BEGIN Information

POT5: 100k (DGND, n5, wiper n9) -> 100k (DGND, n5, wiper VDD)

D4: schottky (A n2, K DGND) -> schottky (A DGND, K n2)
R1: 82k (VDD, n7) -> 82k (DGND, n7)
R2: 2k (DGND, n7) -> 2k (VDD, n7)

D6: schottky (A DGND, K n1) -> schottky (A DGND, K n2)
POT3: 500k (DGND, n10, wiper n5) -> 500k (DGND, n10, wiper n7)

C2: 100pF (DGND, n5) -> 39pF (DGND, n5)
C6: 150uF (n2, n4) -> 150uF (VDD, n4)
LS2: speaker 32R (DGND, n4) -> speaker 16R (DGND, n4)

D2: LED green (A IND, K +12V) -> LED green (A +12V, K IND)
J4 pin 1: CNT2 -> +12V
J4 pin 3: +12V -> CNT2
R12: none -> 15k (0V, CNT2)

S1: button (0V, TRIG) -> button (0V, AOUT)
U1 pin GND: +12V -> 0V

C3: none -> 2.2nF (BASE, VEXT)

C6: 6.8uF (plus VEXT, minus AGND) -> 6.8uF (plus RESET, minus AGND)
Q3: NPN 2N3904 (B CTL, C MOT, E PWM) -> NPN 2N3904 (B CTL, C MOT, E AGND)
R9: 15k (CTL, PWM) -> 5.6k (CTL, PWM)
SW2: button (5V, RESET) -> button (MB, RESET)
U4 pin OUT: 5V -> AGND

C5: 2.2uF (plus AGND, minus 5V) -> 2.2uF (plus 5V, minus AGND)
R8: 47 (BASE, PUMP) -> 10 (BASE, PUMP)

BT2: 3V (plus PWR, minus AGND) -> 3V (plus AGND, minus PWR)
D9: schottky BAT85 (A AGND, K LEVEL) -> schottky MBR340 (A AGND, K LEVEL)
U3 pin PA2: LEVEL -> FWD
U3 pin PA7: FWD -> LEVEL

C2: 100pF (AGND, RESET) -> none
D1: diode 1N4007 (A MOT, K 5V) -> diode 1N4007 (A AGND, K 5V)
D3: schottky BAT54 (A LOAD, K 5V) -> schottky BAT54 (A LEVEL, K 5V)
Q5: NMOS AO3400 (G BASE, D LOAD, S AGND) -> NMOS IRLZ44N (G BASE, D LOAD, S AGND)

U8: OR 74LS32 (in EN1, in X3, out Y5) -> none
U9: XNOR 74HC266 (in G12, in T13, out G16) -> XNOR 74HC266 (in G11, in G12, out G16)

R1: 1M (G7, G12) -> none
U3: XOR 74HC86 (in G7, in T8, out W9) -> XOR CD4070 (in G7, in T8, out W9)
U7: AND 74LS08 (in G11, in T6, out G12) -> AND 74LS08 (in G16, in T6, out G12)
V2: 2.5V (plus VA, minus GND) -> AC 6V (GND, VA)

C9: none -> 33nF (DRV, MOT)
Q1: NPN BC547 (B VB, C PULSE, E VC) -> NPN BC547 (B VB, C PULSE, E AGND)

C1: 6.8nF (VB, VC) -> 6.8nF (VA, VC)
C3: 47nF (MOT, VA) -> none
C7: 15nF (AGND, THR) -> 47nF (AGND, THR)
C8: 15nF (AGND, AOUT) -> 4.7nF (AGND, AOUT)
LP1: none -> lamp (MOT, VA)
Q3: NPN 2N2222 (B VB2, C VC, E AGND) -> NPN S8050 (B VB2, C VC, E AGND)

END Information

**Required work**
Return exactly the run of lines that opens with the one containing "C9: none -> 33nF (DRV, MOT)" and closes with the last line of the records above.

**Result of this exercise**
C9: none -> 33nF (DRV, MOT)
Q1: NPN BC547 (B VB, C PULSE, E VC) -> NPN BC547 (B VB, C PULSE, E AGND)

C1: 6.8nF (VB, VC) -> 6.8nF (VA, VC)
C3: 47nF (MOT, VA) -> none
C7: 15nF (AGND, THR) -> 47nF (AGND, THR)
C8: 15nF (AGND, AOUT) -> 4.7nF (AGND, AOUT)
LP1: none -> lamp (MOT, VA)
Q3: NPN 2N2222 (B VB2, C VC, E AGND) -> NPN S8050 (B VB2, C VC, E AGND)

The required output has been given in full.